[DATA EXCERPTS]

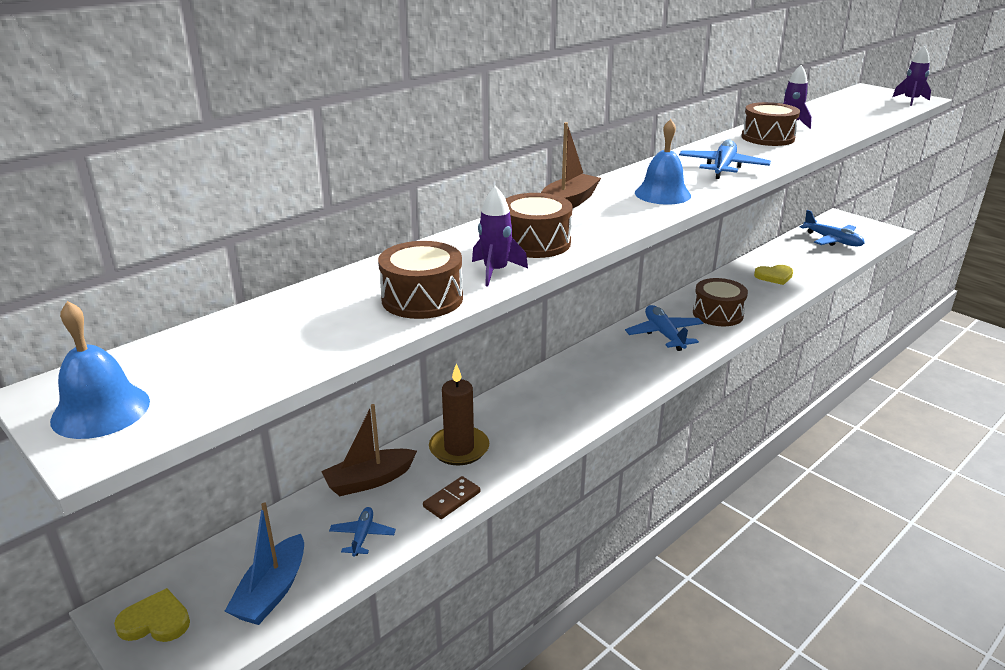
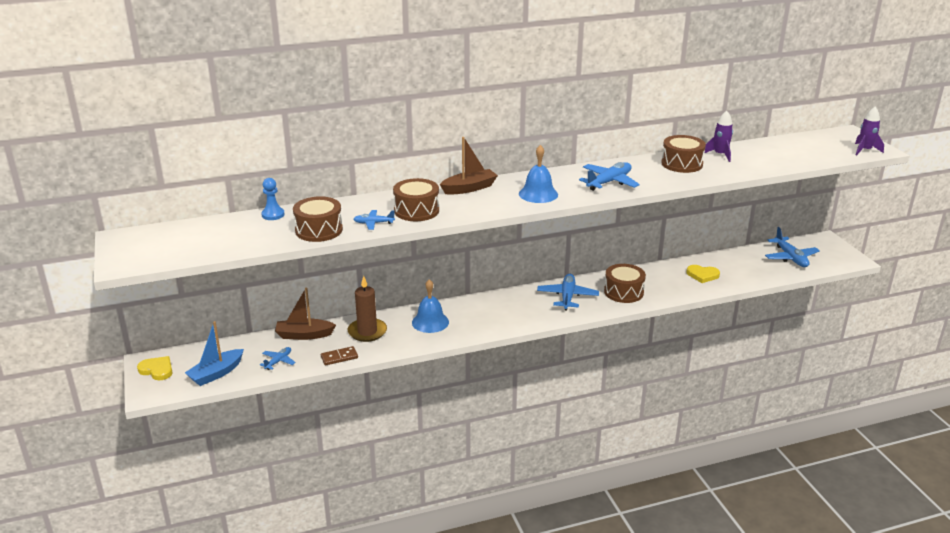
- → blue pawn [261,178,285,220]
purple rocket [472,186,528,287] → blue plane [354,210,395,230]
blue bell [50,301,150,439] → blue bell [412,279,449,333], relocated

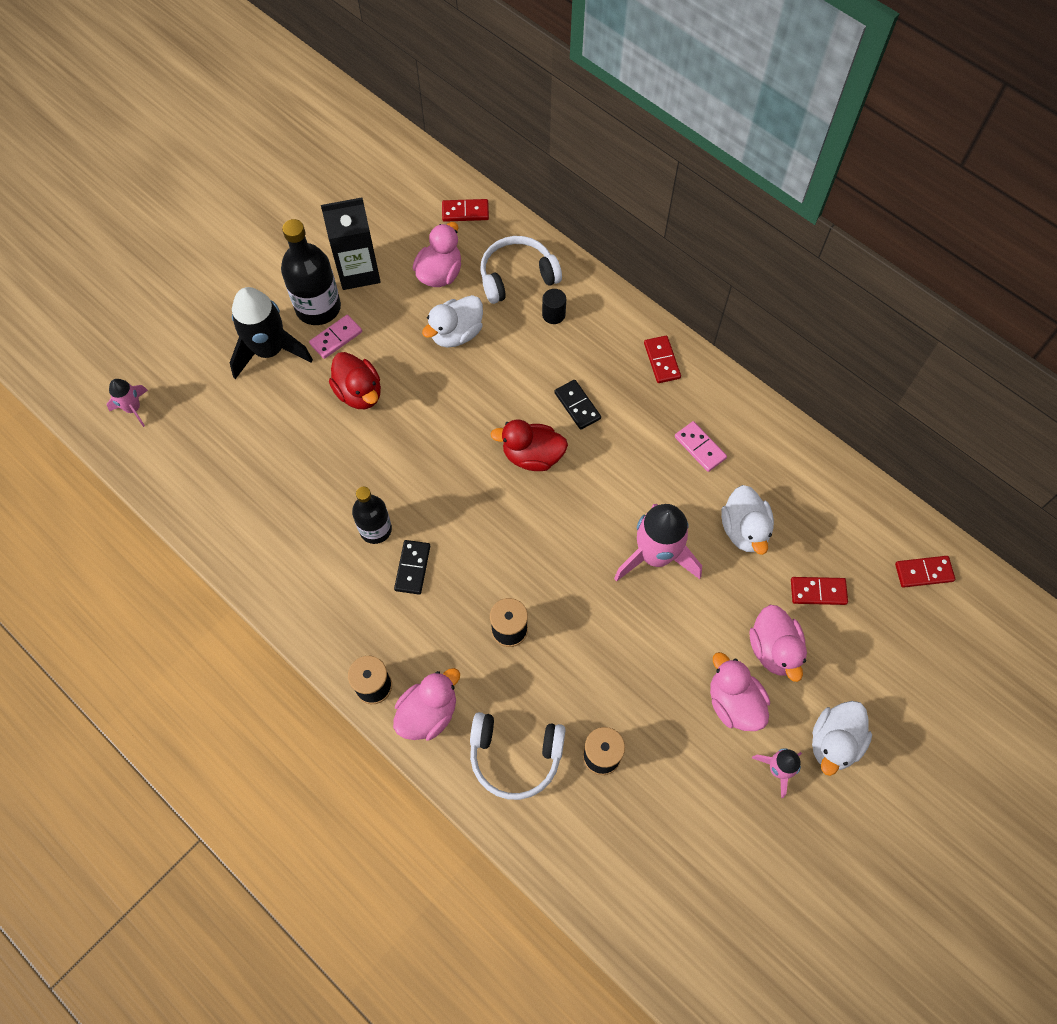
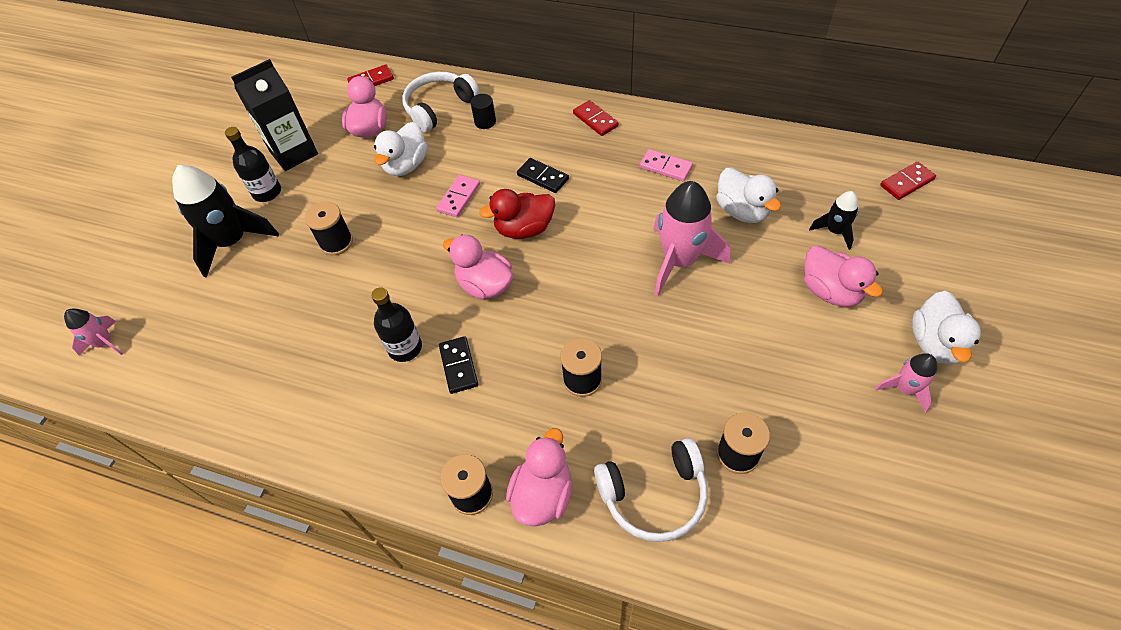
black bottle [281,219,341,325] → black bottle [225,127,281,202], x0.65
red duck [329,352,381,409] → black spool [305,202,353,255]
pink domino [309,315,362,359] → pink domino [436,175,480,217], relocated
pink duck [710,652,770,731] → pink duck [443,235,513,300], relocated
red domino [791,577,848,605] → black rocket [809,191,859,250]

[/DATA EXCERPTS]

WHAT THIS TASK INVOLVES -
Each entry above is to be duplicated exactly, and its pictures omitted.

SOLUTION TO THIS TASK -
- → blue pawn [261,178,285,220]
purple rocket [472,186,528,287] → blue plane [354,210,395,230]
blue bell [50,301,150,439] → blue bell [412,279,449,333], relocated

black bottle [281,219,341,325] → black bottle [225,127,281,202], x0.65
red duck [329,352,381,409] → black spool [305,202,353,255]
pink domino [309,315,362,359] → pink domino [436,175,480,217], relocated
pink duck [710,652,770,731] → pink duck [443,235,513,300], relocated
red domino [791,577,848,605] → black rocket [809,191,859,250]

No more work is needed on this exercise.